■ **What you should do**
Pull every line holding the string "eraser" from the records below.

◇ ◇ ◇ ◇

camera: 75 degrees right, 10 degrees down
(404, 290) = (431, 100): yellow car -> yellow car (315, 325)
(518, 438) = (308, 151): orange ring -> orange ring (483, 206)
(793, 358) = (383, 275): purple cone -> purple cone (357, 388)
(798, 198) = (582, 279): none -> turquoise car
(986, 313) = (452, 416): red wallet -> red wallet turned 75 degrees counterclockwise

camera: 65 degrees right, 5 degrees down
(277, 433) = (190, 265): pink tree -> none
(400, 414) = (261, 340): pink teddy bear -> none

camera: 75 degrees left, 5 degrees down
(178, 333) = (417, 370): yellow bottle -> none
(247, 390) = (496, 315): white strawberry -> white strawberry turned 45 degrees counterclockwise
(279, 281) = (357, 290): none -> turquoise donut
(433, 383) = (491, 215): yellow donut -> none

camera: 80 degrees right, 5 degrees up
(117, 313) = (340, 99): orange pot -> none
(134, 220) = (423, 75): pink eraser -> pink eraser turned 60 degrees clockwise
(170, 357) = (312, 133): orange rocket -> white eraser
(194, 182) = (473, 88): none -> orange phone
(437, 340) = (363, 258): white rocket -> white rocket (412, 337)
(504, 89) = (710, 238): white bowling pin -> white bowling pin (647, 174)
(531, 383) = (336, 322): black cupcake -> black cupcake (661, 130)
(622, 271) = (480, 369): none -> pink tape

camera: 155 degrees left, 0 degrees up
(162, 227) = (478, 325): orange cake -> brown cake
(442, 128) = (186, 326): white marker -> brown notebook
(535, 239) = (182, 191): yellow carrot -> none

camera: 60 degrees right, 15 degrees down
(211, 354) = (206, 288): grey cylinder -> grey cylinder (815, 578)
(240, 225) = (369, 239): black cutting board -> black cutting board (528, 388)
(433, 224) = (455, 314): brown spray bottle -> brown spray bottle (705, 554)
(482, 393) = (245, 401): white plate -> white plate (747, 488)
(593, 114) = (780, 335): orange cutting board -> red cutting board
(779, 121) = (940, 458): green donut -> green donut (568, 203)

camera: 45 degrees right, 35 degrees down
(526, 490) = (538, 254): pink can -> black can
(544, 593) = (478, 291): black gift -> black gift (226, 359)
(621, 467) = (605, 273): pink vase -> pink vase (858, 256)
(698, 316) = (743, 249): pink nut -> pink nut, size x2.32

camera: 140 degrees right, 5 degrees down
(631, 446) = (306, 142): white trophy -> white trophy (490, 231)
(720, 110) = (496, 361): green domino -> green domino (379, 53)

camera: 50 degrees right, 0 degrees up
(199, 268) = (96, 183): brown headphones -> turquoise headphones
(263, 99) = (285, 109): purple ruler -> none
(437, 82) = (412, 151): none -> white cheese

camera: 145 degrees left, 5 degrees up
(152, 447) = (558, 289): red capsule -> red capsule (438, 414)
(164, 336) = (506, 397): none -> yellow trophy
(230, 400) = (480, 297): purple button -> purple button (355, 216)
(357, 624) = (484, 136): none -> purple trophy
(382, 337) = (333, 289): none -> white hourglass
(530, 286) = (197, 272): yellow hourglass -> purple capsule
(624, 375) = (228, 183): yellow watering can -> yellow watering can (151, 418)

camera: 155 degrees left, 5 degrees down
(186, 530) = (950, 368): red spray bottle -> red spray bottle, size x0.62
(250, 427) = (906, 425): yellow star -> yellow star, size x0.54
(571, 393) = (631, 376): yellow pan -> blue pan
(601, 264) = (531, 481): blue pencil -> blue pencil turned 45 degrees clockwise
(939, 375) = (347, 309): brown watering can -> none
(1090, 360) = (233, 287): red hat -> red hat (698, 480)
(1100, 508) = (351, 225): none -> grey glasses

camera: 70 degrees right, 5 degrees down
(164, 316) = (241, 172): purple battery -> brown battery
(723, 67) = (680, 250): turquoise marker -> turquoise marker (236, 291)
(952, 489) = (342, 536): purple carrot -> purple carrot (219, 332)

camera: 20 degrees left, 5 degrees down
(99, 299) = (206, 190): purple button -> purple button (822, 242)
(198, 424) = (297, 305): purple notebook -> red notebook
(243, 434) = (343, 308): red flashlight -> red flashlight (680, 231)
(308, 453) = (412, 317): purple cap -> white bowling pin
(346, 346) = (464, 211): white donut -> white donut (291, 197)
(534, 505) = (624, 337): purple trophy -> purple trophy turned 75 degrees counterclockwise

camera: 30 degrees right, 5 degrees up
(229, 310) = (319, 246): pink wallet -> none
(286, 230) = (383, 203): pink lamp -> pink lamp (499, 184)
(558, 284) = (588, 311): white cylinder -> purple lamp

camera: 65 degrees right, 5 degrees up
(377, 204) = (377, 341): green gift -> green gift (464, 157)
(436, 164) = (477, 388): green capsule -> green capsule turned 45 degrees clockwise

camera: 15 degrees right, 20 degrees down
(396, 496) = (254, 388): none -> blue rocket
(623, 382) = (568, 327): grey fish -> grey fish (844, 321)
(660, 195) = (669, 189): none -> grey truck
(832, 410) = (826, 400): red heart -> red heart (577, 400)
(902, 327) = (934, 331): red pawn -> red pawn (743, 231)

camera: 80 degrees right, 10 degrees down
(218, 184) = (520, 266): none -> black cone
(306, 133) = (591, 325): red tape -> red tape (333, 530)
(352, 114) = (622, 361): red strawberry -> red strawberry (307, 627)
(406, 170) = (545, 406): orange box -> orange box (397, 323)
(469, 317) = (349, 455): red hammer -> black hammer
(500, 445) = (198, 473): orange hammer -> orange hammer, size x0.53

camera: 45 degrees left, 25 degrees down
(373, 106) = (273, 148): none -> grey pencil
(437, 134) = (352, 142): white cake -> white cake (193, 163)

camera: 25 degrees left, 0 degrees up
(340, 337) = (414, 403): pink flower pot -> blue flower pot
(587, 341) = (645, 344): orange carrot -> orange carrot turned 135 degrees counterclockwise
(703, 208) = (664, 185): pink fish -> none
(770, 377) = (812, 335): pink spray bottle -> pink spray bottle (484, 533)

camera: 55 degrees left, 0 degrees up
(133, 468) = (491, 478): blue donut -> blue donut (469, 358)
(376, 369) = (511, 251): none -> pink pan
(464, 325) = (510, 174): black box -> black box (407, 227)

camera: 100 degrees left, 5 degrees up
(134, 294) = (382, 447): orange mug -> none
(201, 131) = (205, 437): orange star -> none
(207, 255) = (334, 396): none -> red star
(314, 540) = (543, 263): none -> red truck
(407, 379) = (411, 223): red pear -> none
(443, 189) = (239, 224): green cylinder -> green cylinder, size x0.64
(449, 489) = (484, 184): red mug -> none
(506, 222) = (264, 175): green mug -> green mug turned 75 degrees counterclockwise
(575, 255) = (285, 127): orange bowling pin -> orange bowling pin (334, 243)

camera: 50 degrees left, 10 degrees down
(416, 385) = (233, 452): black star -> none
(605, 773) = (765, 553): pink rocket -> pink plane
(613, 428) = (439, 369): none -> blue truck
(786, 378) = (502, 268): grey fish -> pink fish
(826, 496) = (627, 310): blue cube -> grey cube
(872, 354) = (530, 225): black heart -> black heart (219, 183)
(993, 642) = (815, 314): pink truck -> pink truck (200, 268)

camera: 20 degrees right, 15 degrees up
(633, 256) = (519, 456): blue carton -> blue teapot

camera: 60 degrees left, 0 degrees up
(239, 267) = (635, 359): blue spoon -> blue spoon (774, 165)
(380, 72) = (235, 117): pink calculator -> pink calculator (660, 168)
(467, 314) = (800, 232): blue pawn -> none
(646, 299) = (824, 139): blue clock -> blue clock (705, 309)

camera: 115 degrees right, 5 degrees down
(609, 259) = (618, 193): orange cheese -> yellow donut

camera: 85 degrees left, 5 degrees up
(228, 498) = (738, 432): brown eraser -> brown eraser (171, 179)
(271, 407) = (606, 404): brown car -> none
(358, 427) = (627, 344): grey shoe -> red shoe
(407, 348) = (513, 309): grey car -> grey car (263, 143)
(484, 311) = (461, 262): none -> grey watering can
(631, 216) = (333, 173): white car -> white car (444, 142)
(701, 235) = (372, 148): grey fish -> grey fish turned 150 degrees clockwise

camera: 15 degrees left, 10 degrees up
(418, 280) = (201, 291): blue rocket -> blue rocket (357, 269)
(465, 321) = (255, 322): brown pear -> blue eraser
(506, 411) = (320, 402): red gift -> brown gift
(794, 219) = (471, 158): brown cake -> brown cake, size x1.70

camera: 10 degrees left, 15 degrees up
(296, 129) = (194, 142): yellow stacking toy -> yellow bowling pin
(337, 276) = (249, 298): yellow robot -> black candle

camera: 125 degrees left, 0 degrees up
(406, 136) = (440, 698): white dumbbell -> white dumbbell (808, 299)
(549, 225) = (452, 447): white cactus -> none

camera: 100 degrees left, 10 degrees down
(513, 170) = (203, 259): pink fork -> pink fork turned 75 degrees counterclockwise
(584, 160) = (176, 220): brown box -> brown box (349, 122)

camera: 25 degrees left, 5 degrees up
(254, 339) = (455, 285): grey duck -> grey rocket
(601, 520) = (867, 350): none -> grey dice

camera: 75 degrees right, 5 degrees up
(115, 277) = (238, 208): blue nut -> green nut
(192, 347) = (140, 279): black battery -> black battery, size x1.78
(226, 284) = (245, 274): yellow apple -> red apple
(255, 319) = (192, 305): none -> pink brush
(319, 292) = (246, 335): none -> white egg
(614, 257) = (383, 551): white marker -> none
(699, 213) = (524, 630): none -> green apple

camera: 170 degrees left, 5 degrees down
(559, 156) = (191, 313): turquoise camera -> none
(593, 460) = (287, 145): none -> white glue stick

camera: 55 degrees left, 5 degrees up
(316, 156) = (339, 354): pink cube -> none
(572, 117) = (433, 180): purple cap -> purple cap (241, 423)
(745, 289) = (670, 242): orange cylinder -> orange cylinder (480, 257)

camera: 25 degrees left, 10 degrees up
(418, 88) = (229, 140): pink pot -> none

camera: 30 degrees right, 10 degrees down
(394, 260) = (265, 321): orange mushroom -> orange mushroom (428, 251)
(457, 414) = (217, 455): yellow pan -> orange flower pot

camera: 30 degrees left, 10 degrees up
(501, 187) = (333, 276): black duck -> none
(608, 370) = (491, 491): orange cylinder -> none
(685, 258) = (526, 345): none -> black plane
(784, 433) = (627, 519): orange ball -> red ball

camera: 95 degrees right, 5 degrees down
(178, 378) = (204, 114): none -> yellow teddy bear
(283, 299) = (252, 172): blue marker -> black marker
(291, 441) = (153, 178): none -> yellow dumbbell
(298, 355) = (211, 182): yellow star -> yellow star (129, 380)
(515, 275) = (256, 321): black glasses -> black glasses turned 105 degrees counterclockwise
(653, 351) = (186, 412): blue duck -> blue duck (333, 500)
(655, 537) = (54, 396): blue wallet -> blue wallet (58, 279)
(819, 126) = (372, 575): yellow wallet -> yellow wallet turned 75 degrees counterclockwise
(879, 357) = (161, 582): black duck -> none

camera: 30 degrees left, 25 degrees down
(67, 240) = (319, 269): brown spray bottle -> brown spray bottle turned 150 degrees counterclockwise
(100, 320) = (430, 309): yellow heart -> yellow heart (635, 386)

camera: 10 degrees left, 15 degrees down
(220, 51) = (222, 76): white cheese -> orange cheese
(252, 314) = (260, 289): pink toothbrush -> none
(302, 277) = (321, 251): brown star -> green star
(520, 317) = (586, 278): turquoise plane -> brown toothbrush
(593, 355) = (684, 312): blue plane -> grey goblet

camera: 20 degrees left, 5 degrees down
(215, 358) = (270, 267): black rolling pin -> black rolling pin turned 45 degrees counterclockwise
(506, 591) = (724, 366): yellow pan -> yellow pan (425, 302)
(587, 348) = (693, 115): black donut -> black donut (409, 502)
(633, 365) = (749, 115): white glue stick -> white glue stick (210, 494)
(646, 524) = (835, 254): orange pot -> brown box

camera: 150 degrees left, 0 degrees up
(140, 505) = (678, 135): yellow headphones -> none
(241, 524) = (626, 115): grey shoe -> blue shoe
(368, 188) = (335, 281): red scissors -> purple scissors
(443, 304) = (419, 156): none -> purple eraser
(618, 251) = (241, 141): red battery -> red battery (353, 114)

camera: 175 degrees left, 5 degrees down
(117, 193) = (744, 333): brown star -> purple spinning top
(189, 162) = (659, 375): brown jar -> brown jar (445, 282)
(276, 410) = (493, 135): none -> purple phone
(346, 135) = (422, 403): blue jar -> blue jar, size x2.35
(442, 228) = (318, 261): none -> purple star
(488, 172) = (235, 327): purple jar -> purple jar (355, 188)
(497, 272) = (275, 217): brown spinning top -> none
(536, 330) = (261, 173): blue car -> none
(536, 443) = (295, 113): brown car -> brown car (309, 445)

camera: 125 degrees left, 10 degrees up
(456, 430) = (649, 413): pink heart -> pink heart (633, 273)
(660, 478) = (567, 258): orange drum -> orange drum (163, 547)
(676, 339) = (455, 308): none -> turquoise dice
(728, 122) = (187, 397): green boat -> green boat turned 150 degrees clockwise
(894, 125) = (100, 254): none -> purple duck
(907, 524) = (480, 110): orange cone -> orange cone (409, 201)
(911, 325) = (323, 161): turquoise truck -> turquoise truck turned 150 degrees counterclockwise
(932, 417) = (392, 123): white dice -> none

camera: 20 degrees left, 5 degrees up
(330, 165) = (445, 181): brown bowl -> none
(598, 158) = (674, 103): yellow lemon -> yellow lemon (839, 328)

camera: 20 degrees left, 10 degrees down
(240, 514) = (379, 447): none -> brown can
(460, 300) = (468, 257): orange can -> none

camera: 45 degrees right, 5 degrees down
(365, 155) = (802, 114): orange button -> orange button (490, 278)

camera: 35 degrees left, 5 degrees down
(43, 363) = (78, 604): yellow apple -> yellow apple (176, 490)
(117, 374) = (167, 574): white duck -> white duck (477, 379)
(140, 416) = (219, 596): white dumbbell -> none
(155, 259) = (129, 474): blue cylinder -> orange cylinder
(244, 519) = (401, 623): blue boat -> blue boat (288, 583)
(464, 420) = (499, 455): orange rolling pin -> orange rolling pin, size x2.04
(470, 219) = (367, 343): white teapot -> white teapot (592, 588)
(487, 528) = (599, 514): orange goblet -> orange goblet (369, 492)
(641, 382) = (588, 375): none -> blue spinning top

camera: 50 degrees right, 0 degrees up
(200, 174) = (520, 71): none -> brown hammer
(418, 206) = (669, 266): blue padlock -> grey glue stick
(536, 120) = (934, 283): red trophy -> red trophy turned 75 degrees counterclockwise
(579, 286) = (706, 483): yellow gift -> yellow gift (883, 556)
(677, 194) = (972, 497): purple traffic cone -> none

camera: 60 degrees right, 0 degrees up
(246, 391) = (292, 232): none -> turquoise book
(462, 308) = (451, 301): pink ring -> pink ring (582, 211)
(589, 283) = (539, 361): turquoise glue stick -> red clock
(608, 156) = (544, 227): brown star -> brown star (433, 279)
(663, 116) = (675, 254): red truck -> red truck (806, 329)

◇ ◇ ◇ ◇

■ **Written answer**
(134, 220) = (423, 75): pink eraser -> pink eraser turned 60 degrees clockwise
(170, 357) = (312, 133): orange rocket -> white eraser
(228, 498) = (738, 432): brown eraser -> brown eraser (171, 179)
(465, 321) = (255, 322): brown pear -> blue eraser
(443, 304) = (419, 156): none -> purple eraser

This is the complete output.